Data in this exercise ▸
● ● ● ● ●
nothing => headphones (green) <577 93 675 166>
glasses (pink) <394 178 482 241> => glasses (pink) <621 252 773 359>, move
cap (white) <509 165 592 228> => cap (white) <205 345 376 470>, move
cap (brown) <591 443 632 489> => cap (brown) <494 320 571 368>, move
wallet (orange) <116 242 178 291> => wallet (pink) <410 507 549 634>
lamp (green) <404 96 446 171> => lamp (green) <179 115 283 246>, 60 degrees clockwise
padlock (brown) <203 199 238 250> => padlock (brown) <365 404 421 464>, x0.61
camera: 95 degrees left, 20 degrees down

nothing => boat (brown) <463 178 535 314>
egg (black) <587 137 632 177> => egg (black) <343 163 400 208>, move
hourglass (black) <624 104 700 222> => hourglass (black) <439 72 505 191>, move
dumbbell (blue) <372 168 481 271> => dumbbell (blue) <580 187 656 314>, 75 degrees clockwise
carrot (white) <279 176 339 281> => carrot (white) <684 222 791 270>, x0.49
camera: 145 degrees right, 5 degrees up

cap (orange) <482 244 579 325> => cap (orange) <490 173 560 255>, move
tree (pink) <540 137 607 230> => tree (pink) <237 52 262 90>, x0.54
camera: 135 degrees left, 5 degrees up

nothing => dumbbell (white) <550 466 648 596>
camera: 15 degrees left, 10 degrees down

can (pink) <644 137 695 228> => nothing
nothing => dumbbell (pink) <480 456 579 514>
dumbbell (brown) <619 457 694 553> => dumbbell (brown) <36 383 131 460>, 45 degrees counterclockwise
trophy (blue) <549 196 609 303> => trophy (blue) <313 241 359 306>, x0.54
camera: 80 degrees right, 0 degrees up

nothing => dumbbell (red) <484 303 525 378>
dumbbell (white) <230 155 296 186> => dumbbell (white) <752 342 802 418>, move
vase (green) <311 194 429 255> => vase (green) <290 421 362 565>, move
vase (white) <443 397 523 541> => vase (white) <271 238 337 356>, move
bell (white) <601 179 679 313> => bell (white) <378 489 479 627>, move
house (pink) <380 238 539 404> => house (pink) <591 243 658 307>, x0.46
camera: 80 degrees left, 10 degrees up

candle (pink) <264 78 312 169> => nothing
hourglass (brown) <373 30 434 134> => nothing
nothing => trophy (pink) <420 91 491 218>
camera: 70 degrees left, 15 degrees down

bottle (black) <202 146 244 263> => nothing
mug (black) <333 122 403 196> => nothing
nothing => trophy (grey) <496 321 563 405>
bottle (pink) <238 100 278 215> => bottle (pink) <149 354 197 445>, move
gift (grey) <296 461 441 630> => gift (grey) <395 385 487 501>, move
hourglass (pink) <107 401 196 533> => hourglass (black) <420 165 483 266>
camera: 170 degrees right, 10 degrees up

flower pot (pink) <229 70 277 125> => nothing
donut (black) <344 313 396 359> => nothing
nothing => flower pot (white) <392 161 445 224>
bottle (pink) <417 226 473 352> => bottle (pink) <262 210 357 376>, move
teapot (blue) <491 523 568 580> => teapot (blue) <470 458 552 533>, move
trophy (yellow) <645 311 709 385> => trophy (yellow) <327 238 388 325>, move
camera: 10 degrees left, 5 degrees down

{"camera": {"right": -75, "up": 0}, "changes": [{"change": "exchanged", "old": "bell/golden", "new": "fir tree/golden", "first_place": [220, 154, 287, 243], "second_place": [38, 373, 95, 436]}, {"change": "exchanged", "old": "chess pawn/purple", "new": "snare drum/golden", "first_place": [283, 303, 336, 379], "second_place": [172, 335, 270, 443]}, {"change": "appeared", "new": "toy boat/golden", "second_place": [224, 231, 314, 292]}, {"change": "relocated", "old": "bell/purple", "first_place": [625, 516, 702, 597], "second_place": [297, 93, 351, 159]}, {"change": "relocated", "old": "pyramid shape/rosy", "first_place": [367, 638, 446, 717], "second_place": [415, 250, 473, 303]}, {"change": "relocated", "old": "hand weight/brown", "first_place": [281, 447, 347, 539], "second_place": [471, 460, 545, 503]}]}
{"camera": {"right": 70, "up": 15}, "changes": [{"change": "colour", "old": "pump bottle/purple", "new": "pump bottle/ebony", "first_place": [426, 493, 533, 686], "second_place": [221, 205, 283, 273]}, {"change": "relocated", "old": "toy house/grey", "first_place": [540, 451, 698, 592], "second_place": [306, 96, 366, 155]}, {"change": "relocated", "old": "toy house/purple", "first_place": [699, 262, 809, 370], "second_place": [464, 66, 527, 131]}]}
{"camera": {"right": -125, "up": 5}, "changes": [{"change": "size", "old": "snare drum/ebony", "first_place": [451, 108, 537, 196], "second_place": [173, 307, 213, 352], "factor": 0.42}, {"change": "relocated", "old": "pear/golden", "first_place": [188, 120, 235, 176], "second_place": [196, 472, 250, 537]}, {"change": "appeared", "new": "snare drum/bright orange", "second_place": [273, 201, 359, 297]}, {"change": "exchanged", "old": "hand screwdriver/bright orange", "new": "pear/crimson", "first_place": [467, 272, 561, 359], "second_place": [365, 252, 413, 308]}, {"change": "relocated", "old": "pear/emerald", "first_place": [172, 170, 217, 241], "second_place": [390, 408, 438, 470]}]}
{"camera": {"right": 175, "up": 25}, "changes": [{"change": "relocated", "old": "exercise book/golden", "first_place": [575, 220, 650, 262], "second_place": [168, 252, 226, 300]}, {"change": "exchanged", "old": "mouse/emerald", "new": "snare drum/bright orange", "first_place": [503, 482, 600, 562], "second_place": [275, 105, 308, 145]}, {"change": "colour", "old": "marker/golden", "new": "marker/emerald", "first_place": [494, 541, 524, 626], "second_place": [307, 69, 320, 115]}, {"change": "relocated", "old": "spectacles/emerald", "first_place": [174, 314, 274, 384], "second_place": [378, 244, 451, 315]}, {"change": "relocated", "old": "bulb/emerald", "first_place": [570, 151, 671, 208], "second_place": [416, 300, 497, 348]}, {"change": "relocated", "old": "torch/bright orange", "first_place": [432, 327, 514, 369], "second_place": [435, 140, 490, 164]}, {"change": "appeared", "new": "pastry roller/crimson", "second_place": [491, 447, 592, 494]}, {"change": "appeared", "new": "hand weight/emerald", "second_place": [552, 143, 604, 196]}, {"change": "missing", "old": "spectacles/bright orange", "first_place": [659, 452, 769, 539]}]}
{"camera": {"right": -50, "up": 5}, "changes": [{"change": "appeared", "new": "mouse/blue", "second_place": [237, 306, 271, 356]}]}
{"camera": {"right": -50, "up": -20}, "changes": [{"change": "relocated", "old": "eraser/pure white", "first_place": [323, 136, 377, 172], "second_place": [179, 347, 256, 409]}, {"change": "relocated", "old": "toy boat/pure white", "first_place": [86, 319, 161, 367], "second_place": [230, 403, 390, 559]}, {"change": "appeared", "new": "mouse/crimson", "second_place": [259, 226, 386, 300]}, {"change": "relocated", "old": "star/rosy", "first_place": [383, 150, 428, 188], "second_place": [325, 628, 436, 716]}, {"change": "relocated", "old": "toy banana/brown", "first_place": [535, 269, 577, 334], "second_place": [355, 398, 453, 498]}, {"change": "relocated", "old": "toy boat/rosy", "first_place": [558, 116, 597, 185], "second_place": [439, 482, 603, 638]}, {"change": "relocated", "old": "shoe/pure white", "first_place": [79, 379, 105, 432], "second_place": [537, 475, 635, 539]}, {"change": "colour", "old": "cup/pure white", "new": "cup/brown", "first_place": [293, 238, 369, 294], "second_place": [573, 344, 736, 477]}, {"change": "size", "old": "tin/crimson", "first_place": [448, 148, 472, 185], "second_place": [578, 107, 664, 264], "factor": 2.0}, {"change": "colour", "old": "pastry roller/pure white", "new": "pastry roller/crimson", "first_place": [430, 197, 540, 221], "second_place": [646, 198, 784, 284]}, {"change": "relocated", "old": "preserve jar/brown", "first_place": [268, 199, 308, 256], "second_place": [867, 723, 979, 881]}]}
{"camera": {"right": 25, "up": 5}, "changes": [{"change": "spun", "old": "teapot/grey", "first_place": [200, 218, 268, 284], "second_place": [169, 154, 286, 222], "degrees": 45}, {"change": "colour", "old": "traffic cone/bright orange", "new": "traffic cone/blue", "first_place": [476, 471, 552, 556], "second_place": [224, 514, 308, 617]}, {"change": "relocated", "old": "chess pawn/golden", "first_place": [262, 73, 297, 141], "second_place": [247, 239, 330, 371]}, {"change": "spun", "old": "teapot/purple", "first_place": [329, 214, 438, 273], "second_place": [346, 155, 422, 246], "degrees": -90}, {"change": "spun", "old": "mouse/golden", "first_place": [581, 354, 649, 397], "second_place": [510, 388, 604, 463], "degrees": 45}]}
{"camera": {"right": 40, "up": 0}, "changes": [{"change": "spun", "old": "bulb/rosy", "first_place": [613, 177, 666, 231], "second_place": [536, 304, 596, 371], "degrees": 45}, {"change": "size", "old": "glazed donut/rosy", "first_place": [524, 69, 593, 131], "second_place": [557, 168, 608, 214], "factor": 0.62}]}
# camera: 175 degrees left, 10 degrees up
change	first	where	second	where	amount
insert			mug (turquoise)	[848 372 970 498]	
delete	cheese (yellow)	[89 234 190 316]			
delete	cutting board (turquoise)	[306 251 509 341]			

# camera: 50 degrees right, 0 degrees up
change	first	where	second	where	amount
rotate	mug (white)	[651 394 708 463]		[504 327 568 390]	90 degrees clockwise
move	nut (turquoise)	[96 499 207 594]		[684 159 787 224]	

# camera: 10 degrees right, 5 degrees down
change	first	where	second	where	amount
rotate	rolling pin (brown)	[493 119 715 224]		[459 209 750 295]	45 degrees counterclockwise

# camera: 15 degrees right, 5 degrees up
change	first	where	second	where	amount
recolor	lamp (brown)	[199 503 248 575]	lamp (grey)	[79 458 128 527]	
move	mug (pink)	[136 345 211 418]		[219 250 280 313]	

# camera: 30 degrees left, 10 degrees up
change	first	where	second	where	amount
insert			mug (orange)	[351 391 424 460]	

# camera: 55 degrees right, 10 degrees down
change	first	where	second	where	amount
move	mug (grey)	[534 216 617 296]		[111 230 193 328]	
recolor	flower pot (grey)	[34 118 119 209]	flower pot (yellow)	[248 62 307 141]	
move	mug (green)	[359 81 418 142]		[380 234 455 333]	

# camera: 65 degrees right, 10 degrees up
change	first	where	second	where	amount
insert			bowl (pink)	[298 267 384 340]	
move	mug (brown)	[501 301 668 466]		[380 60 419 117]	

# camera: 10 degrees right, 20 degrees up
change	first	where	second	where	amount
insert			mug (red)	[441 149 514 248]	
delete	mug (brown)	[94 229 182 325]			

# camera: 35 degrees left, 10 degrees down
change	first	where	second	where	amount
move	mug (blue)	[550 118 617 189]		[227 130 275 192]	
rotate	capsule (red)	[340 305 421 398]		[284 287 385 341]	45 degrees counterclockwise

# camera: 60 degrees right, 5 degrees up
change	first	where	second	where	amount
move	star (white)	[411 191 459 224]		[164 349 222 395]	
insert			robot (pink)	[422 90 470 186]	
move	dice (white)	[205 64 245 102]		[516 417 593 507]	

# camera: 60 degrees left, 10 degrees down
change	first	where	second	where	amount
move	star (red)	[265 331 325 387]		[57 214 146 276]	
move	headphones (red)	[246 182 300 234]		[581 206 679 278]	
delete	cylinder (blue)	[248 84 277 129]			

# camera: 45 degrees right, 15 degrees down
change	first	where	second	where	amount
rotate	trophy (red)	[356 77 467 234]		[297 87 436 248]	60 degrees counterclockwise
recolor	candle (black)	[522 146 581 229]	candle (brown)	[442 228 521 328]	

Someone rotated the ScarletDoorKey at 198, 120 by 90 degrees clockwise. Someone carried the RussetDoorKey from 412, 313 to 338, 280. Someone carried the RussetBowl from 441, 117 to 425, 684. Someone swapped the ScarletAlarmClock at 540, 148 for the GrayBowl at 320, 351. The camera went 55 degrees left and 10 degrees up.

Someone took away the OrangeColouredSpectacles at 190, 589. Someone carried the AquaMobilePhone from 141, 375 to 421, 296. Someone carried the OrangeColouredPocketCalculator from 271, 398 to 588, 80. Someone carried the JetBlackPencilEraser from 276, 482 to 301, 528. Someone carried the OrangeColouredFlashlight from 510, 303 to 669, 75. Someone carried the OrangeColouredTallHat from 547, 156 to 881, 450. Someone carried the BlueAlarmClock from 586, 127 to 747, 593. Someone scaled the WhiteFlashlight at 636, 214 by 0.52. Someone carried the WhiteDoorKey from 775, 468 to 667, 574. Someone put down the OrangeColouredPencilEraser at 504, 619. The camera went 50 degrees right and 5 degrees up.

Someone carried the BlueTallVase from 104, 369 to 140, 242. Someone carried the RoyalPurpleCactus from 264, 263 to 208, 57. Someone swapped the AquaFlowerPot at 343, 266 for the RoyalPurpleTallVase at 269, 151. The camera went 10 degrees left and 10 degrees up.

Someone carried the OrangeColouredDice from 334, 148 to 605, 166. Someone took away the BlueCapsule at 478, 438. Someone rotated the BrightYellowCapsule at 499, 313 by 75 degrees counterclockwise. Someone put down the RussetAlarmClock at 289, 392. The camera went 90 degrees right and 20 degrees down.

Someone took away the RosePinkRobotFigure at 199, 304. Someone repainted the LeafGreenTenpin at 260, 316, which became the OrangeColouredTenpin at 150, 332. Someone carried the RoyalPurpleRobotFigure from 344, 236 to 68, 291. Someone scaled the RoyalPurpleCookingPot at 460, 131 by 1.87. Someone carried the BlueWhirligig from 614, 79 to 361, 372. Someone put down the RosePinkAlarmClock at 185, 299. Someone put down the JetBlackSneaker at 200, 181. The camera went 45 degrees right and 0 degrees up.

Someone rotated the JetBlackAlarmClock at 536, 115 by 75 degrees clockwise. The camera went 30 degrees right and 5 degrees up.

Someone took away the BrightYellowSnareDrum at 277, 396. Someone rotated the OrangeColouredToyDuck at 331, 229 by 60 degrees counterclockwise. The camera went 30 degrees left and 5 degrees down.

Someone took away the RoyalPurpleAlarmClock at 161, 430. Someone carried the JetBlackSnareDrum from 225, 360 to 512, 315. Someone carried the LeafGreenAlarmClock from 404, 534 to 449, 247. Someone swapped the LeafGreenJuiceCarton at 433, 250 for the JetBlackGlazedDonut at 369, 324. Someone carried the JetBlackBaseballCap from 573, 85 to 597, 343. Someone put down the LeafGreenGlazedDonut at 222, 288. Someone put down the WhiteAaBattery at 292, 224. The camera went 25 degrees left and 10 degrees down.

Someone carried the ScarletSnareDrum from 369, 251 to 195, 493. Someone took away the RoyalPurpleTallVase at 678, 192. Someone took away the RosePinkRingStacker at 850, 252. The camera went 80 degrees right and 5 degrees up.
● ● ● ● ●
Quote every line from the beginning of the entries up to and including the line that contains "lamp (green) <404".

Answer for this exercise ▸
nothing => headphones (green) <577 93 675 166>
glasses (pink) <394 178 482 241> => glasses (pink) <621 252 773 359>, move
cap (white) <509 165 592 228> => cap (white) <205 345 376 470>, move
cap (brown) <591 443 632 489> => cap (brown) <494 320 571 368>, move
wallet (orange) <116 242 178 291> => wallet (pink) <410 507 549 634>
lamp (green) <404 96 446 171> => lamp (green) <179 115 283 246>, 60 degrees clockwise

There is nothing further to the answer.